— START OF The records —
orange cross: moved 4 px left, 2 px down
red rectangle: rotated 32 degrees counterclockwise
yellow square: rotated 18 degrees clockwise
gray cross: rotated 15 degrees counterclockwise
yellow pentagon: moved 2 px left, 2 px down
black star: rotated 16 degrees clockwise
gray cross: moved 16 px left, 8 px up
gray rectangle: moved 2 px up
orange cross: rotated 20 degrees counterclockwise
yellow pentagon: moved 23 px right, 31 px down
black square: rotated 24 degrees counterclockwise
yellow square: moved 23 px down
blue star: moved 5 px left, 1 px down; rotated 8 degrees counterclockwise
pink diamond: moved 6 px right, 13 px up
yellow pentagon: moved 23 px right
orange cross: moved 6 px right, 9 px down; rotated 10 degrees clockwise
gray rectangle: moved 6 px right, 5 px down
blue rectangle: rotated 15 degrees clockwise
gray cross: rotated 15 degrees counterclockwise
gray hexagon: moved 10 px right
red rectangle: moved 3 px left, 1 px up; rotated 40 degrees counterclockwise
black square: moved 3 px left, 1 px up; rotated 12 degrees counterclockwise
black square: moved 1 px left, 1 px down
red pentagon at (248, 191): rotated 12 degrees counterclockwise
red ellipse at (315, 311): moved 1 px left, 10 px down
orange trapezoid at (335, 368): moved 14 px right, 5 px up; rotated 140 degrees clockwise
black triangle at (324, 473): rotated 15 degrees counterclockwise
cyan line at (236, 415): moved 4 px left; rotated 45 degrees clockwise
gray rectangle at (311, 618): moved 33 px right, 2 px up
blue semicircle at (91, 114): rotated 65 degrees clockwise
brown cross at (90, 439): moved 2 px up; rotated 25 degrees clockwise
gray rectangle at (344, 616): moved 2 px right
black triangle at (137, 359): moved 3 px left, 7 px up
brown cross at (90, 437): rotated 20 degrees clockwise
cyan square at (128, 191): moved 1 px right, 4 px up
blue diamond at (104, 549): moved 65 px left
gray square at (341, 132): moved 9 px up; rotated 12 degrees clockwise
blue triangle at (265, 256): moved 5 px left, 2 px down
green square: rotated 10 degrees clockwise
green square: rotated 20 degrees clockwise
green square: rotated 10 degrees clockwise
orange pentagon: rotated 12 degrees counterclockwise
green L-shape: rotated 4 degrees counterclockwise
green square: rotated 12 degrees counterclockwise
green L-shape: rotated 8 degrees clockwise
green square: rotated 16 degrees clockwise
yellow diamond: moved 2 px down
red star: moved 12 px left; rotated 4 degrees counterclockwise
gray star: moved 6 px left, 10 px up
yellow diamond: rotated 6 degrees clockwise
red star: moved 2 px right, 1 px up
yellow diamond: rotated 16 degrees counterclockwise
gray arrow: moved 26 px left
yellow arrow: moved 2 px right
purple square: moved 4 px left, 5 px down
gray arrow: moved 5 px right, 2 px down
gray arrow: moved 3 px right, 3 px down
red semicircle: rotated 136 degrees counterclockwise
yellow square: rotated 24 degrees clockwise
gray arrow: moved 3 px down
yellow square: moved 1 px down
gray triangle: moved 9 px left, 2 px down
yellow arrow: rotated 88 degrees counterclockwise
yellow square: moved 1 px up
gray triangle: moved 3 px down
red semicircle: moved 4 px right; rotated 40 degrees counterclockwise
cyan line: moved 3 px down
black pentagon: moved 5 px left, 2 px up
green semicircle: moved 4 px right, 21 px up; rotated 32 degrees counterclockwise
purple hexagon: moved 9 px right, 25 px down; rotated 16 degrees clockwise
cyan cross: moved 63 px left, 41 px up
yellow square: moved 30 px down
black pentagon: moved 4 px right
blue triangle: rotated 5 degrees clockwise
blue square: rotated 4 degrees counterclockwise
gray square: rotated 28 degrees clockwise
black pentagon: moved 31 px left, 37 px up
— END OF The records —
**Aim of the task**.
Reproduce all of the entries above verbatim, one per line and in their original order.

**Solution for this task**.
orange cross: moved 4 px left, 2 px down
red rectangle: rotated 32 degrees counterclockwise
yellow square: rotated 18 degrees clockwise
gray cross: rotated 15 degrees counterclockwise
yellow pentagon: moved 2 px left, 2 px down
black star: rotated 16 degrees clockwise
gray cross: moved 16 px left, 8 px up
gray rectangle: moved 2 px up
orange cross: rotated 20 degrees counterclockwise
yellow pentagon: moved 23 px right, 31 px down
black square: rotated 24 degrees counterclockwise
yellow square: moved 23 px down
blue star: moved 5 px left, 1 px down; rotated 8 degrees counterclockwise
pink diamond: moved 6 px right, 13 px up
yellow pentagon: moved 23 px right
orange cross: moved 6 px right, 9 px down; rotated 10 degrees clockwise
gray rectangle: moved 6 px right, 5 px down
blue rectangle: rotated 15 degrees clockwise
gray cross: rotated 15 degrees counterclockwise
gray hexagon: moved 10 px right
red rectangle: moved 3 px left, 1 px up; rotated 40 degrees counterclockwise
black square: moved 3 px left, 1 px up; rotated 12 degrees counterclockwise
black square: moved 1 px left, 1 px down
red pentagon at (248, 191): rotated 12 degrees counterclockwise
red ellipse at (315, 311): moved 1 px left, 10 px down
orange trapezoid at (335, 368): moved 14 px right, 5 px up; rotated 140 degrees clockwise
black triangle at (324, 473): rotated 15 degrees counterclockwise
cyan line at (236, 415): moved 4 px left; rotated 45 degrees clockwise
gray rectangle at (311, 618): moved 33 px right, 2 px up
blue semicircle at (91, 114): rotated 65 degrees clockwise
brown cross at (90, 439): moved 2 px up; rotated 25 degrees clockwise
gray rectangle at (344, 616): moved 2 px right
black triangle at (137, 359): moved 3 px left, 7 px up
brown cross at (90, 437): rotated 20 degrees clockwise
cyan square at (128, 191): moved 1 px right, 4 px up
blue diamond at (104, 549): moved 65 px left
gray square at (341, 132): moved 9 px up; rotated 12 degrees clockwise
blue triangle at (265, 256): moved 5 px left, 2 px down
green square: rotated 10 degrees clockwise
green square: rotated 20 degrees clockwise
green square: rotated 10 degrees clockwise
orange pentagon: rotated 12 degrees counterclockwise
green L-shape: rotated 4 degrees counterclockwise
green square: rotated 12 degrees counterclockwise
green L-shape: rotated 8 degrees clockwise
green square: rotated 16 degrees clockwise
yellow diamond: moved 2 px down
red star: moved 12 px left; rotated 4 degrees counterclockwise
gray star: moved 6 px left, 10 px up
yellow diamond: rotated 6 degrees clockwise
red star: moved 2 px right, 1 px up
yellow diamond: rotated 16 degrees counterclockwise
gray arrow: moved 26 px left
yellow arrow: moved 2 px right
purple square: moved 4 px left, 5 px down
gray arrow: moved 5 px right, 2 px down
gray arrow: moved 3 px right, 3 px down
red semicircle: rotated 136 degrees counterclockwise
yellow square: rotated 24 degrees clockwise
gray arrow: moved 3 px down
yellow square: moved 1 px down
gray triangle: moved 9 px left, 2 px down
yellow arrow: rotated 88 degrees counterclockwise
yellow square: moved 1 px up
gray triangle: moved 3 px down
red semicircle: moved 4 px right; rotated 40 degrees counterclockwise
cyan line: moved 3 px down
black pentagon: moved 5 px left, 2 px up
green semicircle: moved 4 px right, 21 px up; rotated 32 degrees counterclockwise
purple hexagon: moved 9 px right, 25 px down; rotated 16 degrees clockwise
cyan cross: moved 63 px left, 41 px up
yellow square: moved 30 px down
black pentagon: moved 4 px right
blue triangle: rotated 5 degrees clockwise
blue square: rotated 4 degrees counterclockwise
gray square: rotated 28 degrees clockwise
black pentagon: moved 31 px left, 37 px up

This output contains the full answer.